→ What the exercise asks
The lines to repeat are those below from the one containing "green_notebook <363 190" down to the one containing "red_fish <723 383", both included; reproduce them exactly and nothing else.

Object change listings
^^^^

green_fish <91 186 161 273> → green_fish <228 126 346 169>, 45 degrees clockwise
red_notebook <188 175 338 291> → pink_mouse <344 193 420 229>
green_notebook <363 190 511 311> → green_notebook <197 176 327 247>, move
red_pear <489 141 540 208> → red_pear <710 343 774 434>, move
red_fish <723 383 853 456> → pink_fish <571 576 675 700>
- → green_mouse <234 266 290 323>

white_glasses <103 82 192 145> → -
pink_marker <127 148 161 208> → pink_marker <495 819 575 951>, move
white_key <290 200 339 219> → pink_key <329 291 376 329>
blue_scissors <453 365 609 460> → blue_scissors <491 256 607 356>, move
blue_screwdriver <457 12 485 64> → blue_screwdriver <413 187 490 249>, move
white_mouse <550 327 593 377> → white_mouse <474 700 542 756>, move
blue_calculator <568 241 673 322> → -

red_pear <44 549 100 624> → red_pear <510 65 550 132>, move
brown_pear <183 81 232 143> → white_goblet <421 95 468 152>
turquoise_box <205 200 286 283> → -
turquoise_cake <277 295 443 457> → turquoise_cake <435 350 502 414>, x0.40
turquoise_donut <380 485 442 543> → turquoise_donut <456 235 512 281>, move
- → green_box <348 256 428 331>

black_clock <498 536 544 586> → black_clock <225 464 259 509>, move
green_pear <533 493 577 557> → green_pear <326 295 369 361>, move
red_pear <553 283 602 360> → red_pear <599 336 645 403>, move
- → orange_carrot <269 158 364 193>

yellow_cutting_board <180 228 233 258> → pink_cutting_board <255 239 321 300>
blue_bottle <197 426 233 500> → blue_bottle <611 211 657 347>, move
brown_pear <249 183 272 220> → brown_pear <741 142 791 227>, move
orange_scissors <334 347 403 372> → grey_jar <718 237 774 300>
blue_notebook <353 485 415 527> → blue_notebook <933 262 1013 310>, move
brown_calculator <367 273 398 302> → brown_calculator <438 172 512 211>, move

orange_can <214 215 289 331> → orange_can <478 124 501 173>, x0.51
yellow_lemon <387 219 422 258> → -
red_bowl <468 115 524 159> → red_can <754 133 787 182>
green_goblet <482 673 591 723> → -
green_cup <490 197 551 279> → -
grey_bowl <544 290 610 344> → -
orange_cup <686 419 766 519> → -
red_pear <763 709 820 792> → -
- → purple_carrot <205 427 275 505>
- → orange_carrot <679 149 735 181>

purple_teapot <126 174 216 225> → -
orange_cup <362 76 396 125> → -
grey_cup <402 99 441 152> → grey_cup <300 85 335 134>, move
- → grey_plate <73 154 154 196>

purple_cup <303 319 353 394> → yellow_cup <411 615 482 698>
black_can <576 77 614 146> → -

^^^^

→ Completed exercise
green_notebook <363 190 511 311> → green_notebook <197 176 327 247>, move
red_pear <489 141 540 208> → red_pear <710 343 774 434>, move
red_fish <723 383 853 456> → pink_fish <571 576 675 700>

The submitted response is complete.